- Goal: Revise the data below so that each occurrence of "counterclockwise" becomes "anticlockwise", leaving everything else unchanged. Omit the pictures from the revised version.

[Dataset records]
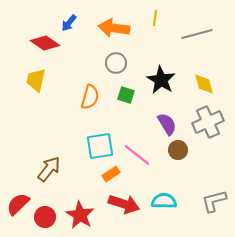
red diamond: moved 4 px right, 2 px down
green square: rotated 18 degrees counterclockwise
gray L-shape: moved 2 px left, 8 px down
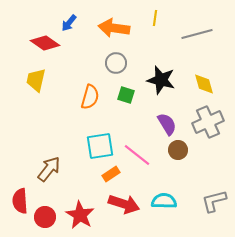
black star: rotated 16 degrees counterclockwise
red semicircle: moved 2 px right, 3 px up; rotated 50 degrees counterclockwise
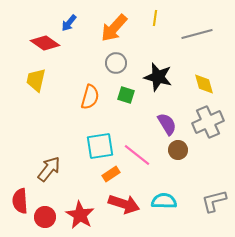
orange arrow: rotated 56 degrees counterclockwise
black star: moved 3 px left, 3 px up
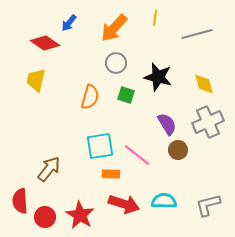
orange rectangle: rotated 36 degrees clockwise
gray L-shape: moved 6 px left, 4 px down
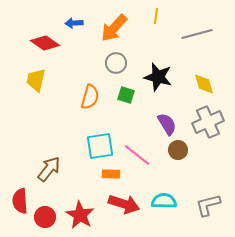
yellow line: moved 1 px right, 2 px up
blue arrow: moved 5 px right; rotated 48 degrees clockwise
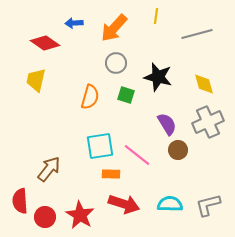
cyan semicircle: moved 6 px right, 3 px down
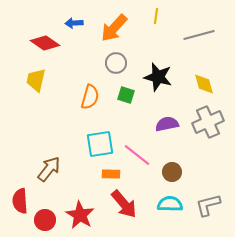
gray line: moved 2 px right, 1 px down
purple semicircle: rotated 70 degrees counterclockwise
cyan square: moved 2 px up
brown circle: moved 6 px left, 22 px down
red arrow: rotated 32 degrees clockwise
red circle: moved 3 px down
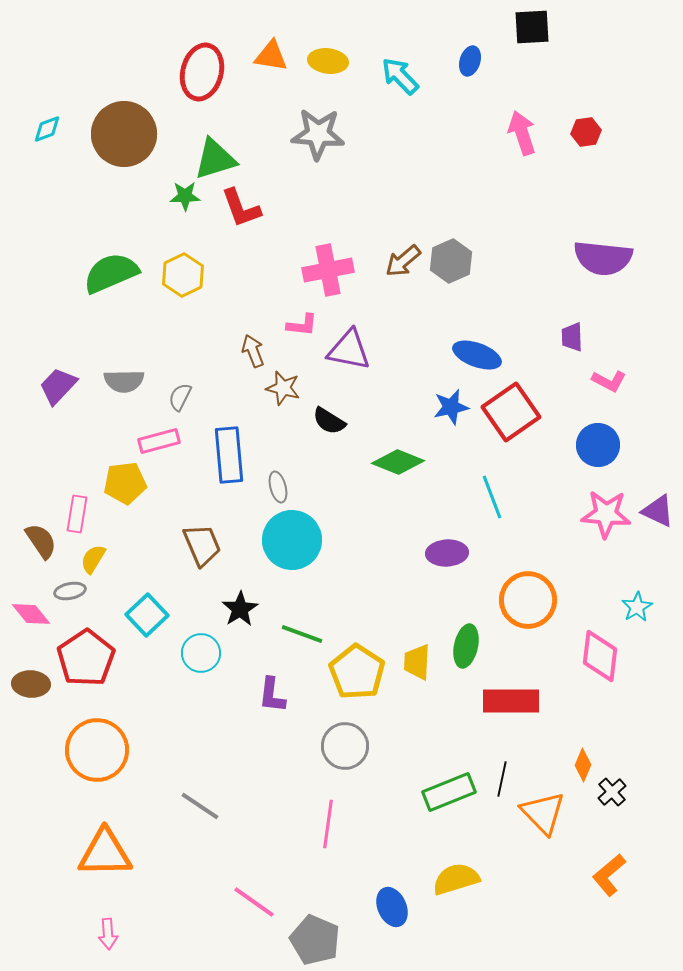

- Output for this exercise:
red diamond: moved 4 px right, 2 px down
green square: rotated 18 degrees anticlockwise
gray L-shape: moved 2 px left, 8 px down
black star: rotated 16 degrees anticlockwise
red semicircle: moved 2 px right, 3 px up; rotated 50 degrees anticlockwise
orange arrow: rotated 56 degrees anticlockwise
black star: moved 3 px left, 3 px up
orange rectangle: rotated 36 degrees clockwise
gray L-shape: moved 6 px left, 4 px down
yellow line: moved 1 px right, 2 px up
blue arrow: moved 5 px right; rotated 48 degrees clockwise
cyan semicircle: moved 6 px right, 3 px down
gray line: moved 2 px right, 1 px down
purple semicircle: rotated 70 degrees anticlockwise
cyan square: moved 2 px up
brown circle: moved 6 px left, 22 px down
red arrow: rotated 32 degrees clockwise
red circle: moved 3 px down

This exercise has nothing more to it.